- What is asked: Render the material from its first line through the line containing "2006–2007 (151, 133)", inclusive, as a Markdown table with the columns Row and Text. Number each row and omit blank lines.

BEGIN Data extract

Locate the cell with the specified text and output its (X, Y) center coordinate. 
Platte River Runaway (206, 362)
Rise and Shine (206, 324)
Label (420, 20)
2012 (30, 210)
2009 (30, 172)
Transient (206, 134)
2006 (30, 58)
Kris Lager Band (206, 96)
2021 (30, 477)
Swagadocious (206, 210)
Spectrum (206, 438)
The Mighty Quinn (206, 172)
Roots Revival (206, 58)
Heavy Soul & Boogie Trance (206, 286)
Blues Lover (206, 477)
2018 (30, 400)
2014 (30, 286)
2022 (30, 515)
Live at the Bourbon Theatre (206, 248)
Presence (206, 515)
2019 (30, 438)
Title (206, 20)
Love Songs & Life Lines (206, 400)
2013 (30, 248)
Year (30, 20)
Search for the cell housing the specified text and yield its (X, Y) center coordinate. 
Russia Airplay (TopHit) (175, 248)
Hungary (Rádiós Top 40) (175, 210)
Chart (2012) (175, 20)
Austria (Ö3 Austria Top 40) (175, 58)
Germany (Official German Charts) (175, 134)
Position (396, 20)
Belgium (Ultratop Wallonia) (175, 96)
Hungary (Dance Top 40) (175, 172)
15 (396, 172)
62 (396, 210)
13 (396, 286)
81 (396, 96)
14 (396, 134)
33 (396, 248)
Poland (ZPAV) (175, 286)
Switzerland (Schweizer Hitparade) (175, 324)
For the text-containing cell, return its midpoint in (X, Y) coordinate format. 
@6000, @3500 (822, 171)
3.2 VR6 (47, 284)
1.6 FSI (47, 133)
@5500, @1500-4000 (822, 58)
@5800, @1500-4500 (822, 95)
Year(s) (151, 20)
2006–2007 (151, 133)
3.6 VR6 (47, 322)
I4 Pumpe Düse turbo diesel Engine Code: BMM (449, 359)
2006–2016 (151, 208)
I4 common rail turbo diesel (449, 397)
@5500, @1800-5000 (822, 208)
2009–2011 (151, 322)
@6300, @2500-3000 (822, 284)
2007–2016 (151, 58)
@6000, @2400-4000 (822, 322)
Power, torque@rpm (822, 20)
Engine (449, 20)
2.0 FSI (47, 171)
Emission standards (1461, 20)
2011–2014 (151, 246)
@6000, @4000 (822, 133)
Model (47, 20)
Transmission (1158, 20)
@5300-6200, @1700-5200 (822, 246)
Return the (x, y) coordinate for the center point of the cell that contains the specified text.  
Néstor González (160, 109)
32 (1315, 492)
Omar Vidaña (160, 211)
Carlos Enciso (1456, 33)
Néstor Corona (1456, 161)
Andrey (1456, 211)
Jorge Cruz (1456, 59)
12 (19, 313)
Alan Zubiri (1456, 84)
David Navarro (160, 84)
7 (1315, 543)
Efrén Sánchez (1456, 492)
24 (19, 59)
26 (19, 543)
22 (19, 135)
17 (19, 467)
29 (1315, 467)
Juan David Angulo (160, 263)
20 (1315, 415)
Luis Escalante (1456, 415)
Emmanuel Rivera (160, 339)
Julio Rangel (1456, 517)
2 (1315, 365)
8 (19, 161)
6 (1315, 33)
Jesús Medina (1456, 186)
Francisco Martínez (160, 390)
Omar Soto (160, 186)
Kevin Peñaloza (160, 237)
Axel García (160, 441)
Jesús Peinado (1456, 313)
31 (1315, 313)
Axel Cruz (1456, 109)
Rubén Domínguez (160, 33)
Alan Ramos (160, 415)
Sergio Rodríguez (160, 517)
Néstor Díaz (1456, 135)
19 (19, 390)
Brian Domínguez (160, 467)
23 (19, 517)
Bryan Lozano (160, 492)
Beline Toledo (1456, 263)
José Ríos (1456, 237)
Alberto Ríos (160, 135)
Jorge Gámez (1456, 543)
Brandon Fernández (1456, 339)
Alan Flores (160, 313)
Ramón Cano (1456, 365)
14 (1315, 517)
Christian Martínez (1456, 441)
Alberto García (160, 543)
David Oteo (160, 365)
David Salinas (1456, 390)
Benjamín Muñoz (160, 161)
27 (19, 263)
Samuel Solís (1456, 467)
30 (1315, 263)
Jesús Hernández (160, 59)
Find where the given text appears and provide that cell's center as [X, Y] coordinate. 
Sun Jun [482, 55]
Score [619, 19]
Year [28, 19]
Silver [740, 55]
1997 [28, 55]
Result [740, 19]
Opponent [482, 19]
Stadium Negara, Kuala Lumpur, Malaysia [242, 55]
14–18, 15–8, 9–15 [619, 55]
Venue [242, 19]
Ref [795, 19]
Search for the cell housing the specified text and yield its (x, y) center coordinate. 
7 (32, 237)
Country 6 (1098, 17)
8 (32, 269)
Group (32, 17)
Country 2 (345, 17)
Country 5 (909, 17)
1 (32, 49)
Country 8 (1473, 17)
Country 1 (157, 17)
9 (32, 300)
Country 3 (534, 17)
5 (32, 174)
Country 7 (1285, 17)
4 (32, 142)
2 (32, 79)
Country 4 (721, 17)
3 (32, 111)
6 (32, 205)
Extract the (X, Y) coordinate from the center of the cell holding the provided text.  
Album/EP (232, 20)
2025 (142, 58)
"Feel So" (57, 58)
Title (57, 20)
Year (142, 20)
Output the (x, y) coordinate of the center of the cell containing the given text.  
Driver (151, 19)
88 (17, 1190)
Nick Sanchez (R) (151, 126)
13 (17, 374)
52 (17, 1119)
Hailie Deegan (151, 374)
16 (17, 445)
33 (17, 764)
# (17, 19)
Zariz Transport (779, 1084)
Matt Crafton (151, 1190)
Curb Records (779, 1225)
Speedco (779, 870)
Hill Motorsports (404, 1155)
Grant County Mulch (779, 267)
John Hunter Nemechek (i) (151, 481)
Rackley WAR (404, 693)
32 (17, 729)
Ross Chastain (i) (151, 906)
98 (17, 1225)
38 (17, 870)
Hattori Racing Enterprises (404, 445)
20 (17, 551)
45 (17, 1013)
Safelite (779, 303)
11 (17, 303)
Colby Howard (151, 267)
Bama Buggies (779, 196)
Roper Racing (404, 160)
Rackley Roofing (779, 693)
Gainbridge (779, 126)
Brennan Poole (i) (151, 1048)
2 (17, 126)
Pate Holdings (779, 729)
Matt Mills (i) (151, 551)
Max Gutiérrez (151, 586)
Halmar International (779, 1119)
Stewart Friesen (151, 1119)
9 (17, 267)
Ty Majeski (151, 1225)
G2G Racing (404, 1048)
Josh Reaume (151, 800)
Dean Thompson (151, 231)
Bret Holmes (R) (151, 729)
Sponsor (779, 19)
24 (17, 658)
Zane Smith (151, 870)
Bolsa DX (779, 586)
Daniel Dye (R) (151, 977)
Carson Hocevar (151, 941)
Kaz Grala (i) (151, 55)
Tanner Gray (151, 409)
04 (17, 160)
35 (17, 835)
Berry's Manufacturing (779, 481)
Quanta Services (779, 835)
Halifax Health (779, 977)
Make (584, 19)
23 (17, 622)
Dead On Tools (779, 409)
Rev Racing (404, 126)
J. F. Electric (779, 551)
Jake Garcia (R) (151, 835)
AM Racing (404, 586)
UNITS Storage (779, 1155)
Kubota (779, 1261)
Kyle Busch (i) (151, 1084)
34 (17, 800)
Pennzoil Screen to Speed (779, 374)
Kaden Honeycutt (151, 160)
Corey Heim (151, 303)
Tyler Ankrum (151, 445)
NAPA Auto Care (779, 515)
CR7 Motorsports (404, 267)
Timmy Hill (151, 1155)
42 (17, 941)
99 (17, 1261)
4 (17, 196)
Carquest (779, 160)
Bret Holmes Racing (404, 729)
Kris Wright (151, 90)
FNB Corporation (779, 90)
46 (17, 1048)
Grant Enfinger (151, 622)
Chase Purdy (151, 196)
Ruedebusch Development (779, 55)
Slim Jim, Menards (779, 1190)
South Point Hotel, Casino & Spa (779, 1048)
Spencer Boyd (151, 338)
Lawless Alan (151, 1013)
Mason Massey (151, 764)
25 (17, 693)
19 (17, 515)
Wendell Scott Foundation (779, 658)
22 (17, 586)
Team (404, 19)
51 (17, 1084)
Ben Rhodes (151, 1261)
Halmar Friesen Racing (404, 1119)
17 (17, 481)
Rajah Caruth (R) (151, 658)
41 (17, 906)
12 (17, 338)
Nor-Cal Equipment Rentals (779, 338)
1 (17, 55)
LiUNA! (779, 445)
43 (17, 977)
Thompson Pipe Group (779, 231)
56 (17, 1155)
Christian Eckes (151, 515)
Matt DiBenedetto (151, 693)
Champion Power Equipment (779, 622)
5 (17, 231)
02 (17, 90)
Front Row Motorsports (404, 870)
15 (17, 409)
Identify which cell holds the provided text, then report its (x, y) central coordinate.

END Data extract

- Complete output:
| Row | Text |
|---|---|
| 1 | Locate the cell with the specified text and output its (X, Y) center coordinate.  |
| 2 | Platte River Runaway (206, 362) |
| 3 | Rise and Shine (206, 324) |
| 4 | Label (420, 20) |
| 5 | 2012 (30, 210) |
| 6 | 2009 (30, 172) |
| 7 | Transient (206, 134) |
| 8 | 2006 (30, 58) |
| 9 | Kris Lager Band (206, 96) |
| 10 | 2021 (30, 477) |
| 11 | Swagadocious (206, 210) |
| 12 | Spectrum (206, 438) |
| 13 | The Mighty Quinn (206, 172) |
| 14 | Roots Revival (206, 58) |
| 15 | Heavy Soul & Boogie Trance (206, 286) |
| 16 | Blues Lover (206, 477) |
| 17 | 2018 (30, 400) |
| 18 | 2014 (30, 286) |
| 19 | 2022 (30, 515) |
| 20 | Live at the Bourbon Theatre (206, 248) |
| 21 | Presence (206, 515) |
| 22 | 2019 (30, 438) |
| 23 | Title (206, 20) |
| 24 | Love Songs & Life Lines (206, 400) |
| 25 | 2013 (30, 248) |
| 26 | Year (30, 20) |
| 27 | Search for the cell housing the specified text and yield its (X, Y) center coordinate.  |
| 28 | Russia Airplay (TopHit) (175, 248) |
| 29 | Hungary (Rádiós Top 40) (175, 210) |
| 30 | Chart (2012) (175, 20) |
| 31 | Austria (Ö3 Austria Top 40) (175, 58) |
| 32 | Germany (Official German Charts) (175, 134) |
| 33 | Position (396, 20) |
| 34 | Belgium (Ultratop Wallonia) (175, 96) |
| 35 | Hungary (Dance Top 40) (175, 172) |
| 36 | 15 (396, 172) |
| 37 | 62 (396, 210) |
| 38 | 13 (396, 286) |
| 39 | 81 (396, 96) |
| 40 | 14 (396, 134) |
| 41 | 33 (396, 248) |
| 42 | Poland (ZPAV) (175, 286) |
| 43 | Switzerland (Schweizer Hitparade) (175, 324) |
| 44 | For the text-containing cell, return its midpoint in (X, Y) coordinate format.  |
| 45 | @6000, @3500 (822, 171) |
| 46 | 3.2 VR6 (47, 284) |
| 47 | 1.6 FSI (47, 133) |
| 48 | @5500, @1500-4000 (822, 58) |
| 49 | @5800, @1500-4500 (822, 95) |
| 50 | Year(s) (151, 20) |
| 51 | 2006–2007 (151, 133) |